▸ **Work to complete**:
What you return must match the records exactly, except that the pictures are gone.

▸ **Input records**:
= = = =

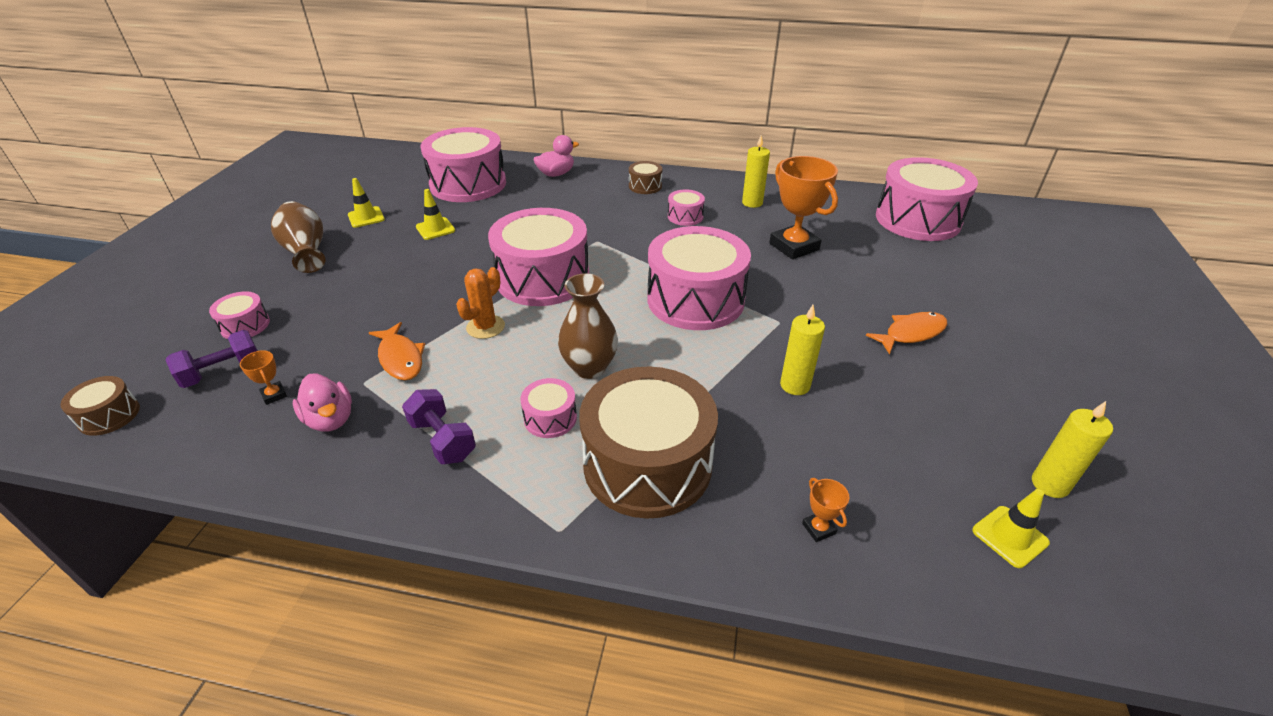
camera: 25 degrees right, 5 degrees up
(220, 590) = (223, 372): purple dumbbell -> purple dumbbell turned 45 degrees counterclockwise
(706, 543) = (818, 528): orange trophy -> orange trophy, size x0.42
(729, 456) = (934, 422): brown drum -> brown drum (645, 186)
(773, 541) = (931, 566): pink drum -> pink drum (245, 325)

= = = =

▸ **Your response**:
camera: 25 degrees right, 5 degrees up
(220, 590) = (223, 372): purple dumbbell -> purple dumbbell turned 45 degrees counterclockwise
(706, 543) = (818, 528): orange trophy -> orange trophy, size x0.42
(729, 456) = (934, 422): brown drum -> brown drum (645, 186)
(773, 541) = (931, 566): pink drum -> pink drum (245, 325)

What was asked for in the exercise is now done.